# [What the task requires]
Copy out the lines of the records below, and only those lines, from the one with "(239, 430) = (674, 192): none" through the one with "(512, 399) = (420, 189): orange", exactly as they appear.

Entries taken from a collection
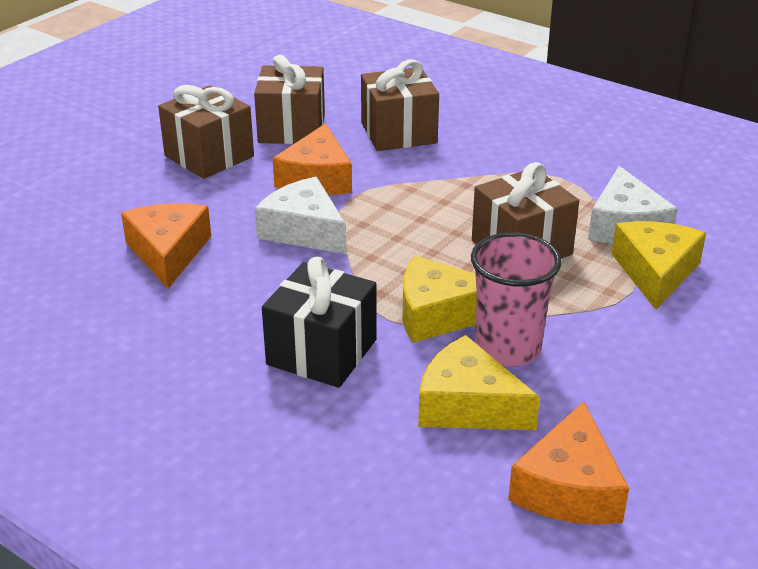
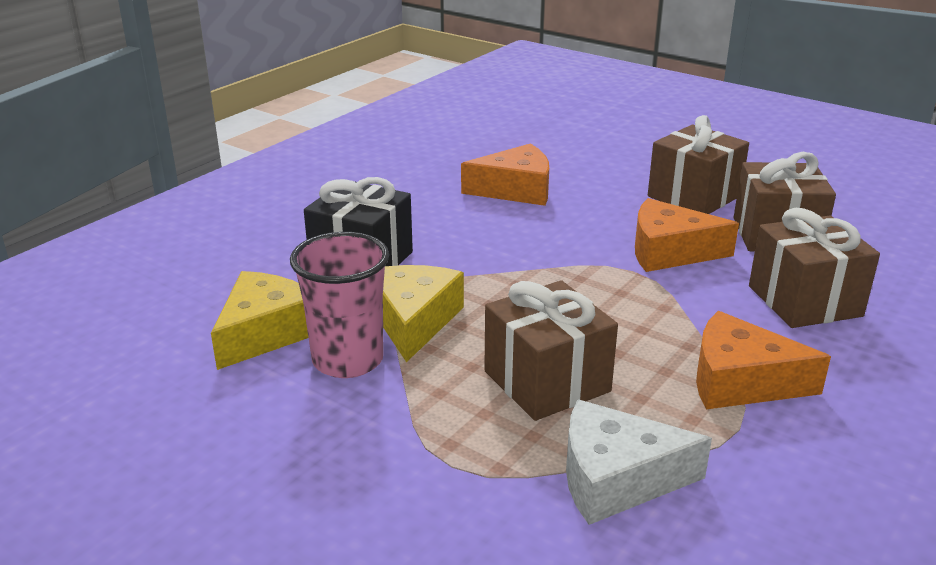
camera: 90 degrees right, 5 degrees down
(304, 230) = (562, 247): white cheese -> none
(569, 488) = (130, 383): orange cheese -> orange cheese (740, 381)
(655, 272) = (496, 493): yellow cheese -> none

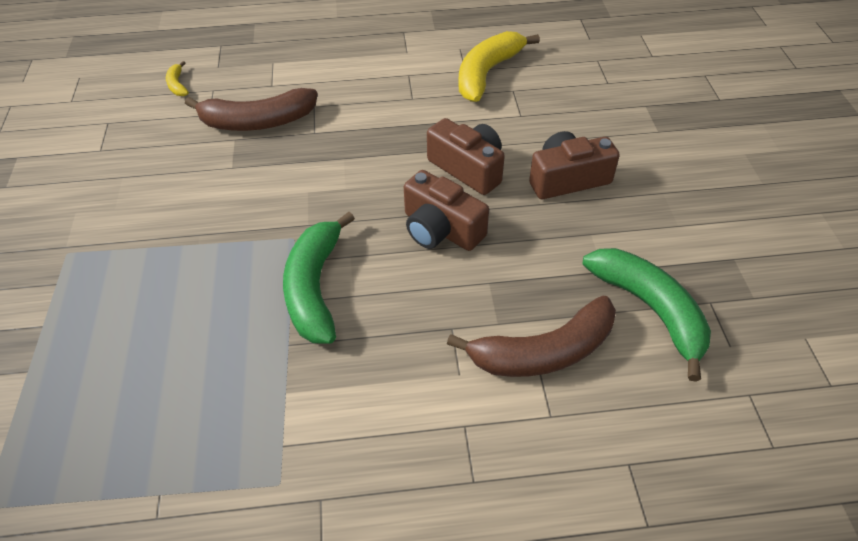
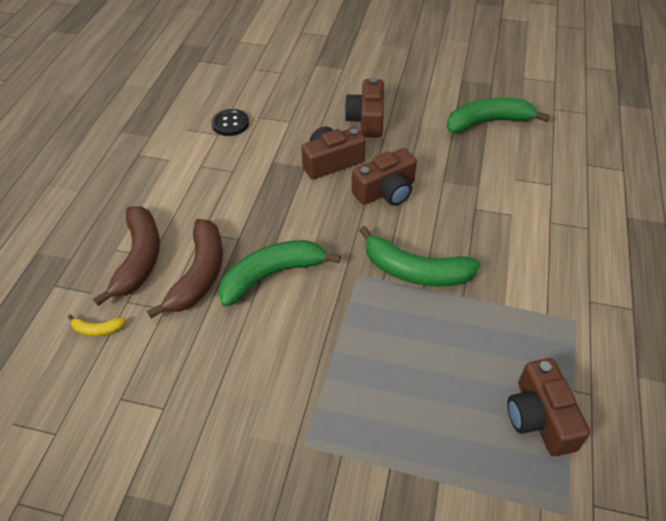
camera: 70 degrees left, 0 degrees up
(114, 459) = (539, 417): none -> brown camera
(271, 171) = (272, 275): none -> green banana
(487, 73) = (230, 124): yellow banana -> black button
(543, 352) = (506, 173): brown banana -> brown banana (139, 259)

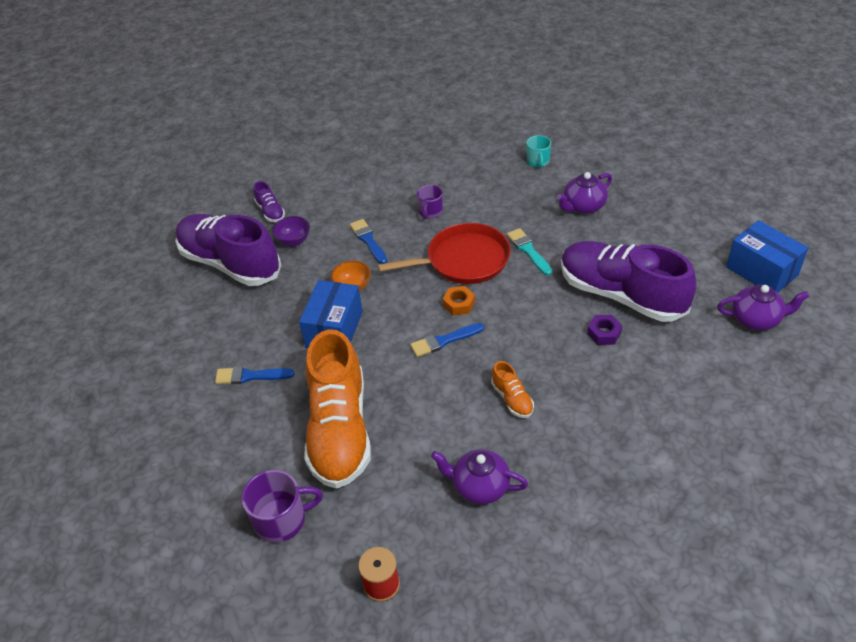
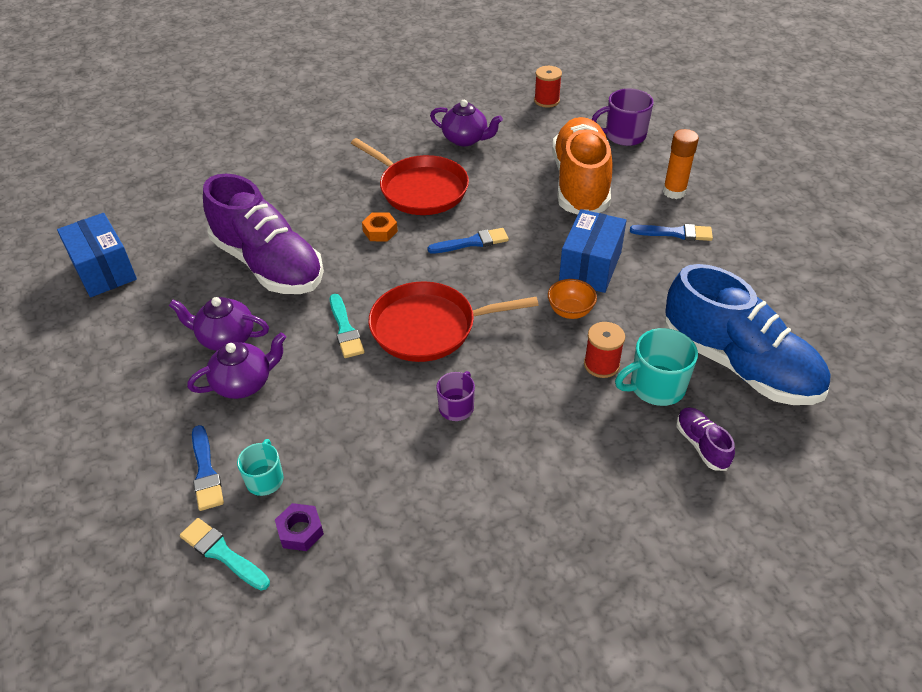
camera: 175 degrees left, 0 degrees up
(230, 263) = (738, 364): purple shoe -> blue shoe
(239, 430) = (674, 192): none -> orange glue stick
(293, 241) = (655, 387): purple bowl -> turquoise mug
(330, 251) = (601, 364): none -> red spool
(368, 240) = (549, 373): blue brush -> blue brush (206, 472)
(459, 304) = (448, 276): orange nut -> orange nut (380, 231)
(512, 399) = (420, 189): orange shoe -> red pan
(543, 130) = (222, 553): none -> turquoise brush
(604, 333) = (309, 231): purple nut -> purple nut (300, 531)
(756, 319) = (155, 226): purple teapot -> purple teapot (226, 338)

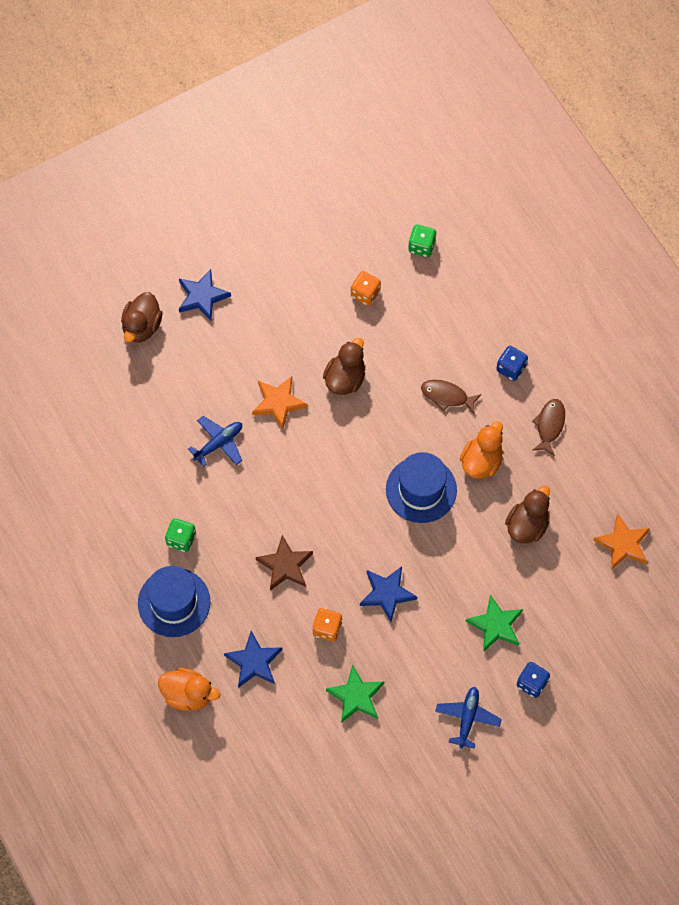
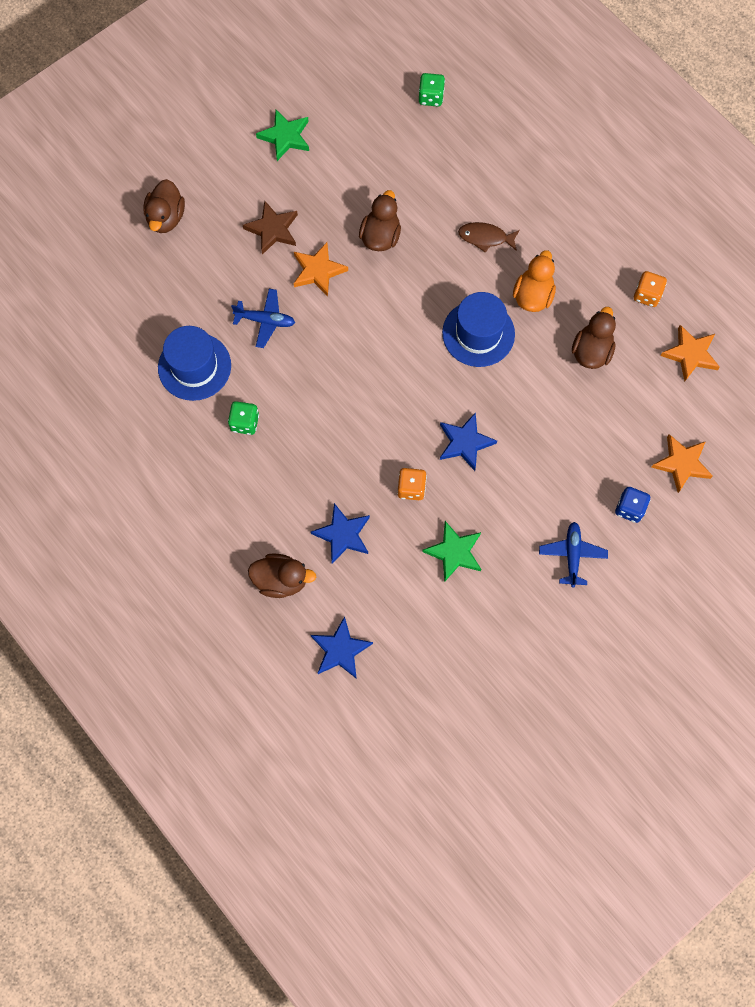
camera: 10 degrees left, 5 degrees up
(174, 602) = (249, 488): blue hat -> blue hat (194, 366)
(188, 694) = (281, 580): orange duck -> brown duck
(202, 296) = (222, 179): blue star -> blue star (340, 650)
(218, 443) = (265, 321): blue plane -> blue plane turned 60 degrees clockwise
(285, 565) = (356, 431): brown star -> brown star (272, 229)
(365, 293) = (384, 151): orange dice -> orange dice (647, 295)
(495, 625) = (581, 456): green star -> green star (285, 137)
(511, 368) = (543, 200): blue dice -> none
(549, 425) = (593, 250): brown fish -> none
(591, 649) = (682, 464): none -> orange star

# [Exercise response]
(239, 430) = (674, 192): none -> orange glue stick
(293, 241) = (655, 387): purple bowl -> turquoise mug
(330, 251) = (601, 364): none -> red spool
(368, 240) = (549, 373): blue brush -> blue brush (206, 472)
(459, 304) = (448, 276): orange nut -> orange nut (380, 231)
(512, 399) = (420, 189): orange shoe -> red pan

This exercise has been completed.